- Your task
Please return each record exactly, leaving nothing out.

(Object change descriptions)
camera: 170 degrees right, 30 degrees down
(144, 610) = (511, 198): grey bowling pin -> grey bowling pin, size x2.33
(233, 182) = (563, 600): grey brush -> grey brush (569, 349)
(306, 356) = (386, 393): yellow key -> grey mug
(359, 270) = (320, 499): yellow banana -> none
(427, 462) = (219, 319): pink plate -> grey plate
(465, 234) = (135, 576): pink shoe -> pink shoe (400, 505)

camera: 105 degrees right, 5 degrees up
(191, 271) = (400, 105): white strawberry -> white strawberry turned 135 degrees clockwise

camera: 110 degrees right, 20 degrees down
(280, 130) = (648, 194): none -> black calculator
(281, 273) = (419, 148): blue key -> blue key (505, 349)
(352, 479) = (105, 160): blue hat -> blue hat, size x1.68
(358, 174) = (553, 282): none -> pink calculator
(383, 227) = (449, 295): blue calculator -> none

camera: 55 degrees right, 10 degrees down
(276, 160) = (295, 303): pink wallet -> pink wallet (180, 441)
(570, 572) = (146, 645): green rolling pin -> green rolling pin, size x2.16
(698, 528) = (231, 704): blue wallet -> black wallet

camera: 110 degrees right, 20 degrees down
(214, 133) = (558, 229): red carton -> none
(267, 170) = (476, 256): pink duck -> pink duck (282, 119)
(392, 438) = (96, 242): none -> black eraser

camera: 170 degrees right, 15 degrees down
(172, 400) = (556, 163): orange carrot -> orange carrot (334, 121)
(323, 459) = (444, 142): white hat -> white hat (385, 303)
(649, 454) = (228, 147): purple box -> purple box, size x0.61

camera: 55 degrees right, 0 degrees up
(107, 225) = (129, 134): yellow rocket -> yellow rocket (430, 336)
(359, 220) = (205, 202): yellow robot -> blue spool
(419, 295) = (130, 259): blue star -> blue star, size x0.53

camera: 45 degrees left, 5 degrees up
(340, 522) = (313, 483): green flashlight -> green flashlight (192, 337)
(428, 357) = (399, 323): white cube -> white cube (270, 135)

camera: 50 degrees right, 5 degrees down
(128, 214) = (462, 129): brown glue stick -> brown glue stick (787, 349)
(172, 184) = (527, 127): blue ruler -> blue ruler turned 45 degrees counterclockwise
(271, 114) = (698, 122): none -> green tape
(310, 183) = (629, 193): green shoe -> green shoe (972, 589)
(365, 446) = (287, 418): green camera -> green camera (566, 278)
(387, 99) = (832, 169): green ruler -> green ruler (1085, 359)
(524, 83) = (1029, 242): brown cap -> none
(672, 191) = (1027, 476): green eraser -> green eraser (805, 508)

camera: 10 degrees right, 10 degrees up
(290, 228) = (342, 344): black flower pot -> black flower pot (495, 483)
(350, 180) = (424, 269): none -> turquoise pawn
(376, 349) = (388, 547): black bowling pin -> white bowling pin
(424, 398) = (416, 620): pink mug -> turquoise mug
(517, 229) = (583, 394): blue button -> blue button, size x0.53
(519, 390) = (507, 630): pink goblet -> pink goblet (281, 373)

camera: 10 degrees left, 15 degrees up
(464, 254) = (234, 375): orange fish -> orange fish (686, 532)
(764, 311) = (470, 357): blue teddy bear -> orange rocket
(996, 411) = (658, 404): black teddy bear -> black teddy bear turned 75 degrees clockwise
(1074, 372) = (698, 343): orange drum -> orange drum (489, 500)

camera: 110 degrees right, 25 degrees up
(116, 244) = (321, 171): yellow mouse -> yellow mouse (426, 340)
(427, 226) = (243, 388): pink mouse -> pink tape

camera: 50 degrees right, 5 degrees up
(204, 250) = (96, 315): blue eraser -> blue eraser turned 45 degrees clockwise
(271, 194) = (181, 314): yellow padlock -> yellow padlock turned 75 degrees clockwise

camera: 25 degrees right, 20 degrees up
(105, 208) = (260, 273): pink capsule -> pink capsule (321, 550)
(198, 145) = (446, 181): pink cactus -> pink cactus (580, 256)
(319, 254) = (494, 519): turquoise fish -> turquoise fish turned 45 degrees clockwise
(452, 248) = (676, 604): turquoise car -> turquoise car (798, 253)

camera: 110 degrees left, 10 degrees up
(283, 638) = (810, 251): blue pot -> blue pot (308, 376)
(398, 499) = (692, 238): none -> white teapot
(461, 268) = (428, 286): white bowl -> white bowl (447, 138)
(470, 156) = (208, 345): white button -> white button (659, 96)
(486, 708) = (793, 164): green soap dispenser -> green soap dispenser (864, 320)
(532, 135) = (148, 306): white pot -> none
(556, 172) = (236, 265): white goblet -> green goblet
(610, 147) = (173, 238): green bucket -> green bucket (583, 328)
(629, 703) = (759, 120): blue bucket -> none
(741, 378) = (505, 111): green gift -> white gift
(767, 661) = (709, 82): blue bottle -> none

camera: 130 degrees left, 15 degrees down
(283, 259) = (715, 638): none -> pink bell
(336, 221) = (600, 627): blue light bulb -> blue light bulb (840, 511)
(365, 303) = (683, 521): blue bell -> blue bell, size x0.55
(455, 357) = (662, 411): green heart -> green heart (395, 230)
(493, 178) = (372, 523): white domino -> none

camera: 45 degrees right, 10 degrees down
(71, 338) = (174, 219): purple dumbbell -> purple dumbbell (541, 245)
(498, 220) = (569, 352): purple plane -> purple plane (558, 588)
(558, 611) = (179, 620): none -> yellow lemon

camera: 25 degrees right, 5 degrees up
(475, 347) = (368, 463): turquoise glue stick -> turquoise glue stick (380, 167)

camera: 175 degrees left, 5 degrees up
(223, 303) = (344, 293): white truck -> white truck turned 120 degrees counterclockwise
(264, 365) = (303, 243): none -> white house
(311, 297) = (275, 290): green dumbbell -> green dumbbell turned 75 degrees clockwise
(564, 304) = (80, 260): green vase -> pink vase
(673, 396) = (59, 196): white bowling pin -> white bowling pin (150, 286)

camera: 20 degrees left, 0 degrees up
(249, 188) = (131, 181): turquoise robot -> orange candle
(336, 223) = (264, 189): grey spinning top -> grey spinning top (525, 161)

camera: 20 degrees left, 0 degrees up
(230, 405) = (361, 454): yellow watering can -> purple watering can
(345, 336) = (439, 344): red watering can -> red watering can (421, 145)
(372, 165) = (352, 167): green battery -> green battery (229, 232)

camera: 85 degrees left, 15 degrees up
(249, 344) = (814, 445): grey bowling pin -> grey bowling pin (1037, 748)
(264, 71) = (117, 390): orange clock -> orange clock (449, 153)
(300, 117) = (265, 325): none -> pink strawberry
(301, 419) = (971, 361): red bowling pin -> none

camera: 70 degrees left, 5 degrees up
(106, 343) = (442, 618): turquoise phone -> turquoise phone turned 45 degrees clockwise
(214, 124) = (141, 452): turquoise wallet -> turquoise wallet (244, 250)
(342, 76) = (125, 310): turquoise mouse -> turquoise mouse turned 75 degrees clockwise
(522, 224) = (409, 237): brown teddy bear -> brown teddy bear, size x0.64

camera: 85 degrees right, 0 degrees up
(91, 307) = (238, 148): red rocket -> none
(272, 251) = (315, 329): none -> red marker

- Response to this exercise
camera: 170 degrees right, 30 degrees down
(144, 610) = (511, 198): grey bowling pin -> grey bowling pin, size x2.33
(233, 182) = (563, 600): grey brush -> grey brush (569, 349)
(306, 356) = (386, 393): yellow key -> grey mug
(359, 270) = (320, 499): yellow banana -> none
(427, 462) = (219, 319): pink plate -> grey plate
(465, 234) = (135, 576): pink shoe -> pink shoe (400, 505)

camera: 105 degrees right, 5 degrees up
(191, 271) = (400, 105): white strawberry -> white strawberry turned 135 degrees clockwise

camera: 110 degrees right, 20 degrees down
(280, 130) = (648, 194): none -> black calculator
(281, 273) = (419, 148): blue key -> blue key (505, 349)
(352, 479) = (105, 160): blue hat -> blue hat, size x1.68
(358, 174) = (553, 282): none -> pink calculator
(383, 227) = (449, 295): blue calculator -> none

camera: 55 degrees right, 10 degrees down
(276, 160) = (295, 303): pink wallet -> pink wallet (180, 441)
(570, 572) = (146, 645): green rolling pin -> green rolling pin, size x2.16
(698, 528) = (231, 704): blue wallet -> black wallet

camera: 110 degrees right, 20 degrees down
(214, 133) = (558, 229): red carton -> none
(267, 170) = (476, 256): pink duck -> pink duck (282, 119)
(392, 438) = (96, 242): none -> black eraser

camera: 170 degrees right, 15 degrees down
(172, 400) = (556, 163): orange carrot -> orange carrot (334, 121)
(323, 459) = (444, 142): white hat -> white hat (385, 303)
(649, 454) = (228, 147): purple box -> purple box, size x0.61

camera: 55 degrees right, 0 degrees up
(107, 225) = (129, 134): yellow rocket -> yellow rocket (430, 336)
(359, 220) = (205, 202): yellow robot -> blue spool
(419, 295) = (130, 259): blue star -> blue star, size x0.53

camera: 45 degrees left, 5 degrees up
(340, 522) = (313, 483): green flashlight -> green flashlight (192, 337)
(428, 357) = (399, 323): white cube -> white cube (270, 135)

camera: 50 degrees right, 5 degrees down
(128, 214) = (462, 129): brown glue stick -> brown glue stick (787, 349)
(172, 184) = (527, 127): blue ruler -> blue ruler turned 45 degrees counterclockwise
(271, 114) = (698, 122): none -> green tape
(310, 183) = (629, 193): green shoe -> green shoe (972, 589)
(365, 446) = (287, 418): green camera -> green camera (566, 278)
(387, 99) = (832, 169): green ruler -> green ruler (1085, 359)
(524, 83) = (1029, 242): brown cap -> none
(672, 191) = (1027, 476): green eraser -> green eraser (805, 508)

camera: 10 degrees right, 10 degrees up
(290, 228) = (342, 344): black flower pot -> black flower pot (495, 483)
(350, 180) = (424, 269): none -> turquoise pawn
(376, 349) = (388, 547): black bowling pin -> white bowling pin
(424, 398) = (416, 620): pink mug -> turquoise mug
(517, 229) = (583, 394): blue button -> blue button, size x0.53
(519, 390) = (507, 630): pink goblet -> pink goblet (281, 373)

camera: 10 degrees left, 15 degrees up
(464, 254) = (234, 375): orange fish -> orange fish (686, 532)
(764, 311) = (470, 357): blue teddy bear -> orange rocket
(996, 411) = (658, 404): black teddy bear -> black teddy bear turned 75 degrees clockwise
(1074, 372) = (698, 343): orange drum -> orange drum (489, 500)

camera: 110 degrees right, 25 degrees up
(116, 244) = (321, 171): yellow mouse -> yellow mouse (426, 340)
(427, 226) = (243, 388): pink mouse -> pink tape

camera: 50 degrees right, 5 degrees up
(204, 250) = (96, 315): blue eraser -> blue eraser turned 45 degrees clockwise
(271, 194) = (181, 314): yellow padlock -> yellow padlock turned 75 degrees clockwise

camera: 25 degrees right, 20 degrees up
(105, 208) = (260, 273): pink capsule -> pink capsule (321, 550)
(198, 145) = (446, 181): pink cactus -> pink cactus (580, 256)
(319, 254) = (494, 519): turquoise fish -> turquoise fish turned 45 degrees clockwise
(452, 248) = (676, 604): turquoise car -> turquoise car (798, 253)

camera: 110 degrees left, 10 degrees up
(283, 638) = (810, 251): blue pot -> blue pot (308, 376)
(398, 499) = (692, 238): none -> white teapot
(461, 268) = (428, 286): white bowl -> white bowl (447, 138)
(470, 156) = (208, 345): white button -> white button (659, 96)
(486, 708) = (793, 164): green soap dispenser -> green soap dispenser (864, 320)
(532, 135) = (148, 306): white pot -> none
(556, 172) = (236, 265): white goblet -> green goblet
(610, 147) = (173, 238): green bucket -> green bucket (583, 328)
(629, 703) = (759, 120): blue bucket -> none
(741, 378) = (505, 111): green gift -> white gift
(767, 661) = (709, 82): blue bottle -> none

camera: 130 degrees left, 15 degrees down
(283, 259) = (715, 638): none -> pink bell
(336, 221) = (600, 627): blue light bulb -> blue light bulb (840, 511)
(365, 303) = (683, 521): blue bell -> blue bell, size x0.55
(455, 357) = (662, 411): green heart -> green heart (395, 230)
(493, 178) = (372, 523): white domino -> none

camera: 45 degrees right, 10 degrees down
(71, 338) = (174, 219): purple dumbbell -> purple dumbbell (541, 245)
(498, 220) = (569, 352): purple plane -> purple plane (558, 588)
(558, 611) = (179, 620): none -> yellow lemon

camera: 25 degrees right, 5 degrees up
(475, 347) = (368, 463): turquoise glue stick -> turquoise glue stick (380, 167)

camera: 175 degrees left, 5 degrees up
(223, 303) = (344, 293): white truck -> white truck turned 120 degrees counterclockwise
(264, 365) = (303, 243): none -> white house
(311, 297) = (275, 290): green dumbbell -> green dumbbell turned 75 degrees clockwise
(564, 304) = (80, 260): green vase -> pink vase
(673, 396) = (59, 196): white bowling pin -> white bowling pin (150, 286)

camera: 20 degrees left, 0 degrees up
(249, 188) = (131, 181): turquoise robot -> orange candle
(336, 223) = (264, 189): grey spinning top -> grey spinning top (525, 161)

camera: 20 degrees left, 0 degrees up
(230, 405) = (361, 454): yellow watering can -> purple watering can
(345, 336) = (439, 344): red watering can -> red watering can (421, 145)
(372, 165) = (352, 167): green battery -> green battery (229, 232)

camera: 85 degrees left, 15 degrees up
(249, 344) = (814, 445): grey bowling pin -> grey bowling pin (1037, 748)
(264, 71) = (117, 390): orange clock -> orange clock (449, 153)
(300, 117) = (265, 325): none -> pink strawberry
(301, 419) = (971, 361): red bowling pin -> none

camera: 70 degrees left, 5 degrees up
(106, 343) = (442, 618): turquoise phone -> turquoise phone turned 45 degrees clockwise
(214, 124) = (141, 452): turquoise wallet -> turquoise wallet (244, 250)
(342, 76) = (125, 310): turquoise mouse -> turquoise mouse turned 75 degrees clockwise
(522, 224) = (409, 237): brown teddy bear -> brown teddy bear, size x0.64

camera: 85 degrees right, 0 degrees up
(91, 307) = (238, 148): red rocket -> none
(272, 251) = (315, 329): none -> red marker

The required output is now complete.